#### [Data under study]
********

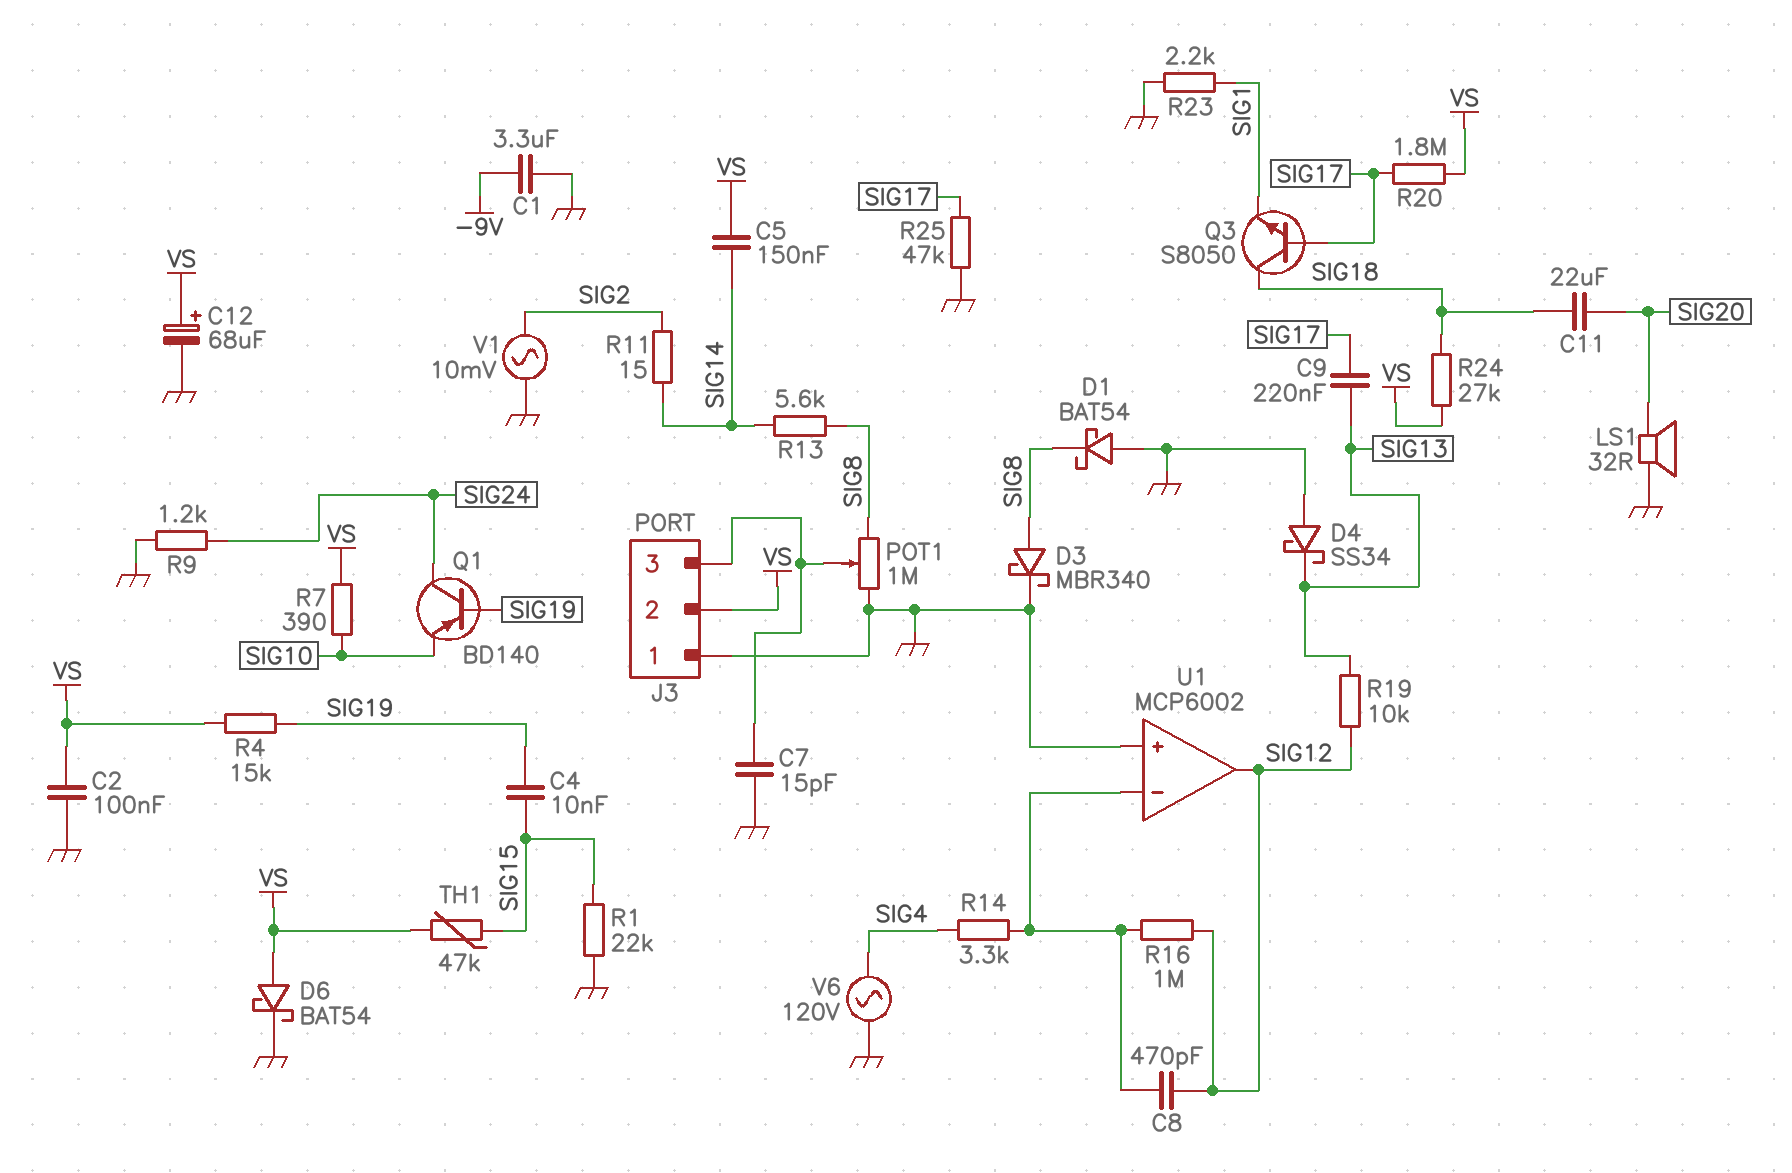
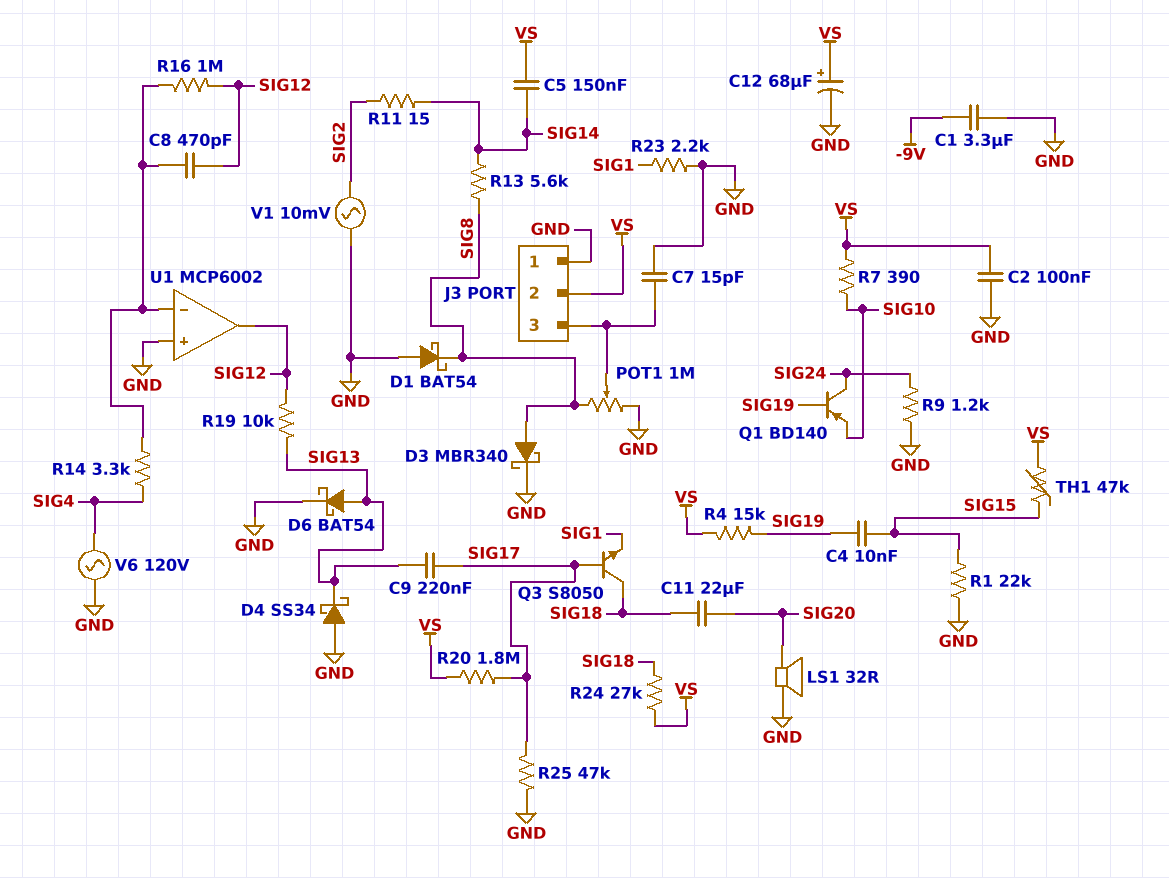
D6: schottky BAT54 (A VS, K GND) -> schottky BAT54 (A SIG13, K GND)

********

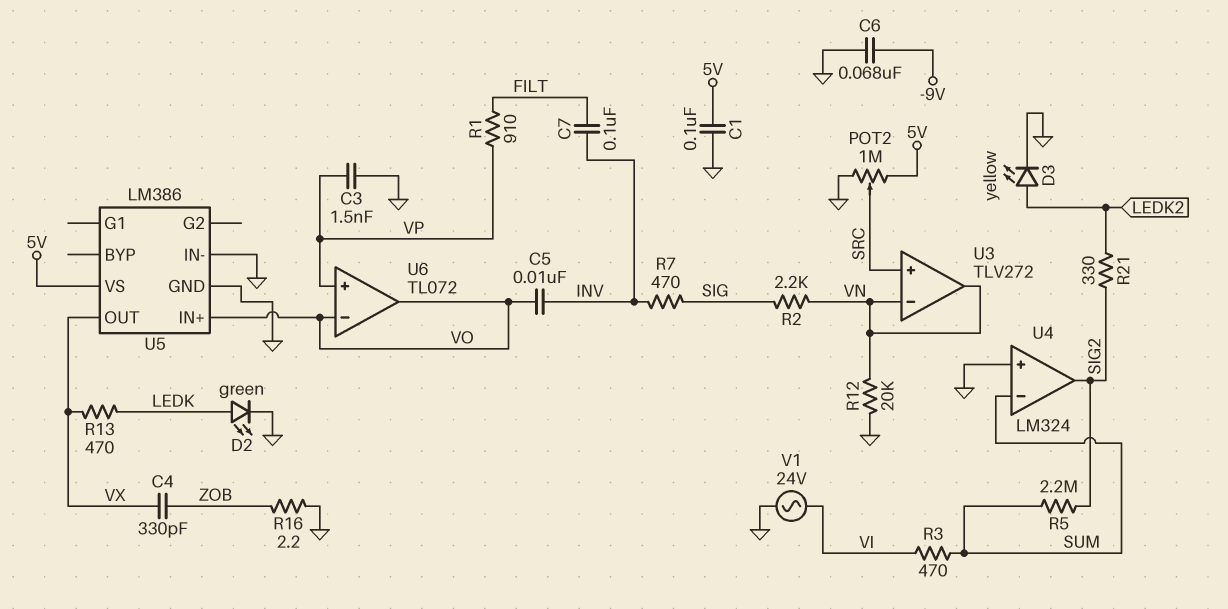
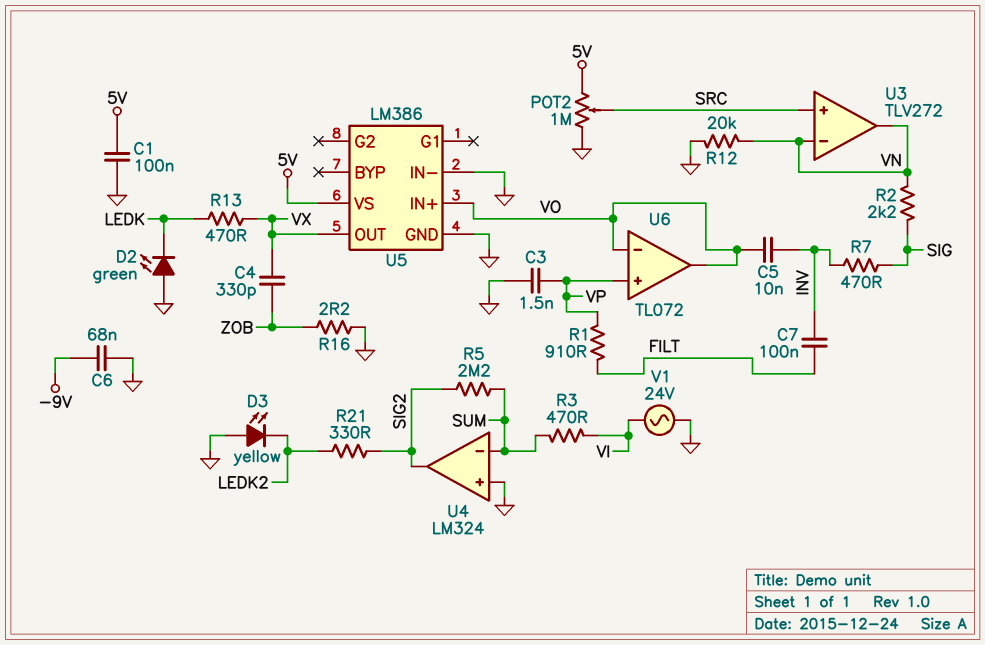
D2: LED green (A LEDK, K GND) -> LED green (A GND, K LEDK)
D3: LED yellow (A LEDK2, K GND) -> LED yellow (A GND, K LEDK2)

********

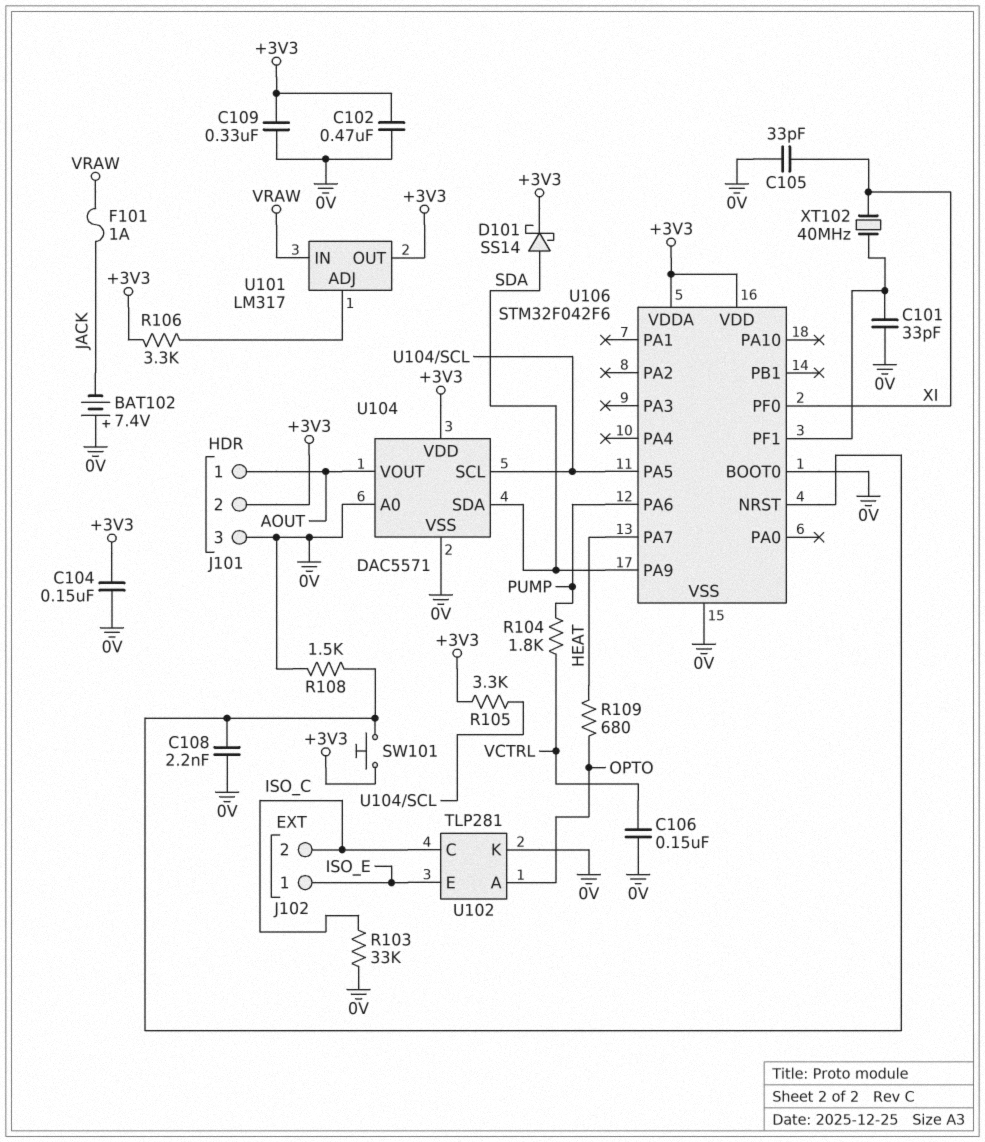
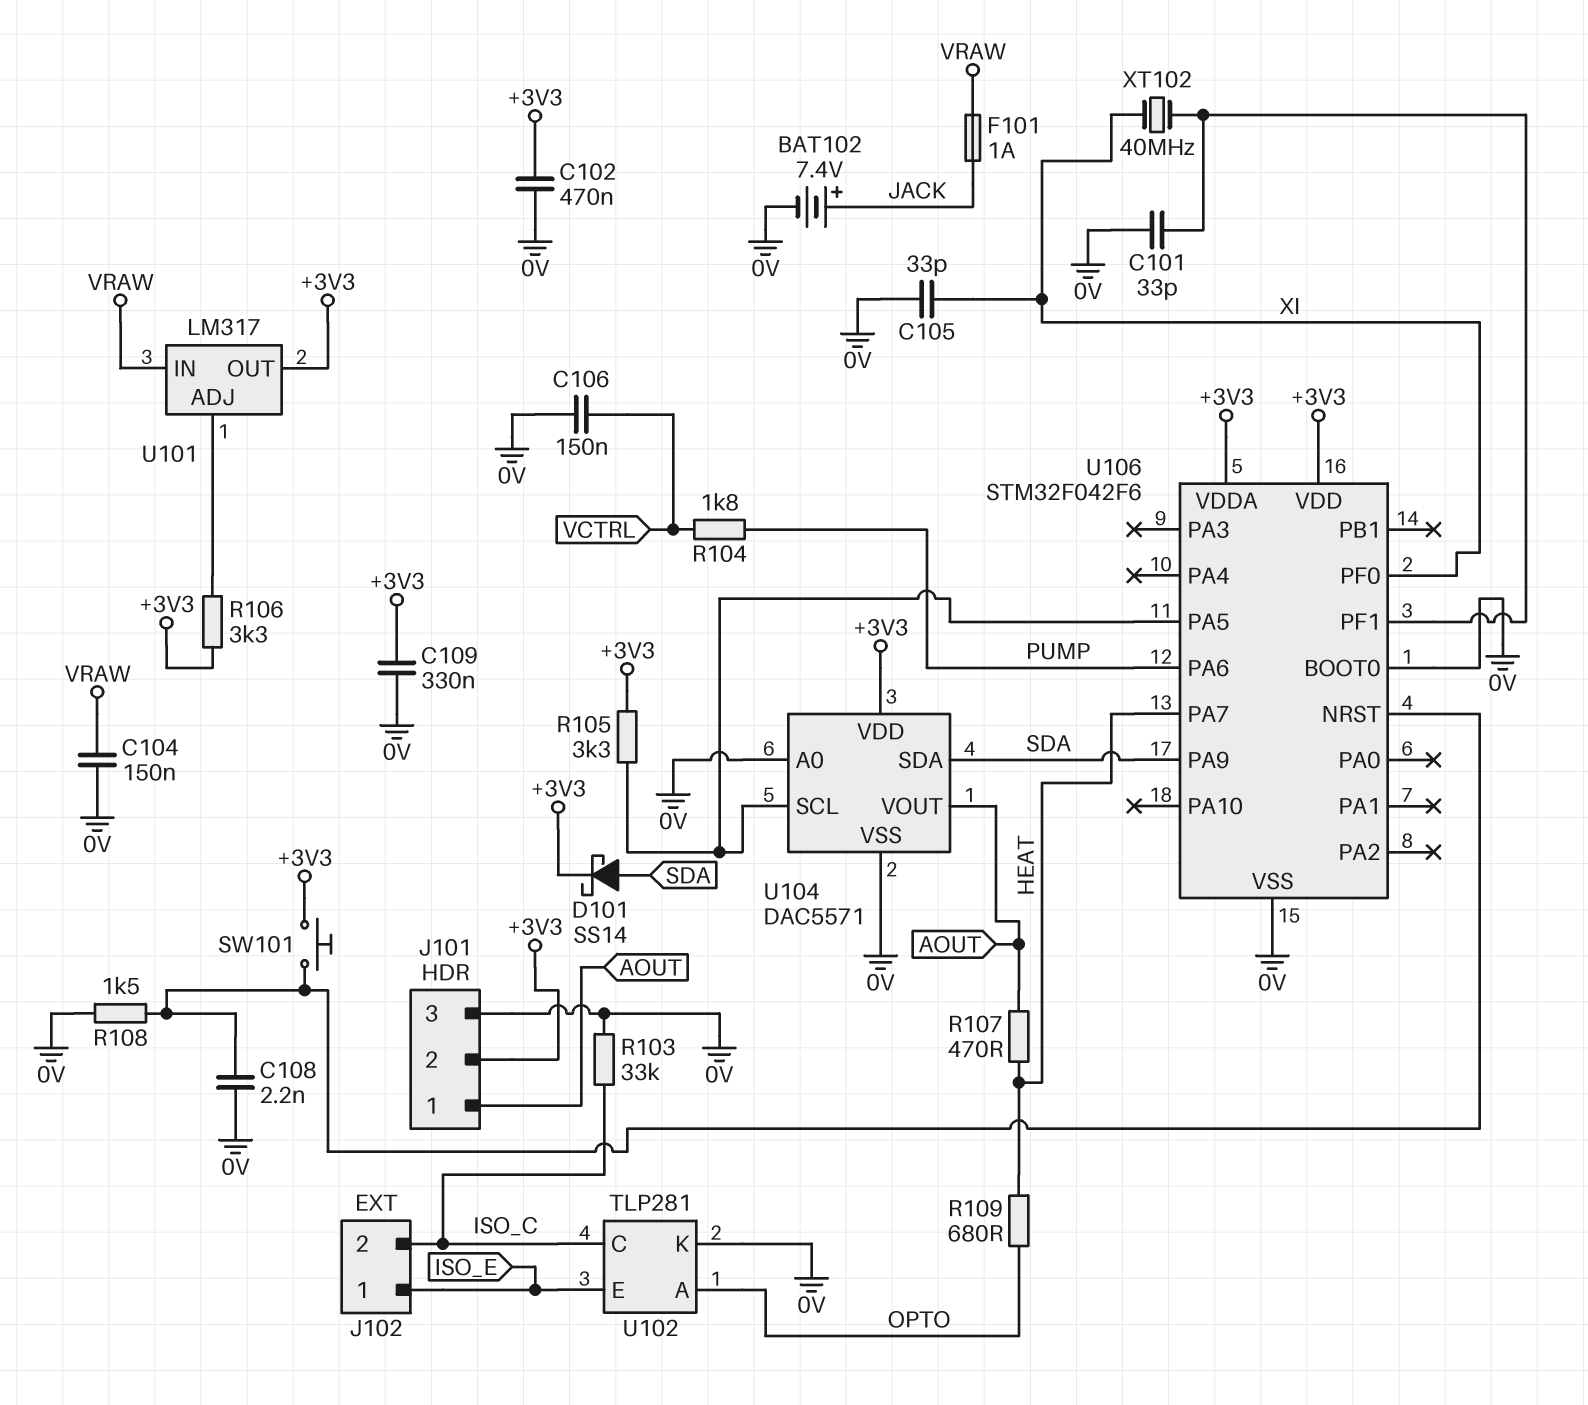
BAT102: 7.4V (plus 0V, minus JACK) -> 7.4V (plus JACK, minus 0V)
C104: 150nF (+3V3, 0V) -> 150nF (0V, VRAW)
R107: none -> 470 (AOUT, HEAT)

********

#### [The problem]
The response should hold exactly the lines starting at the line with "BAT102: 7.4V (plus" and ending at the line with "R107: none -> 470 (AOUT, HEAT)", and no other line of the material above.

#### [Answer to this exercise]
BAT102: 7.4V (plus 0V, minus JACK) -> 7.4V (plus JACK, minus 0V)
C104: 150nF (+3V3, 0V) -> 150nF (0V, VRAW)
R107: none -> 470 (AOUT, HEAT)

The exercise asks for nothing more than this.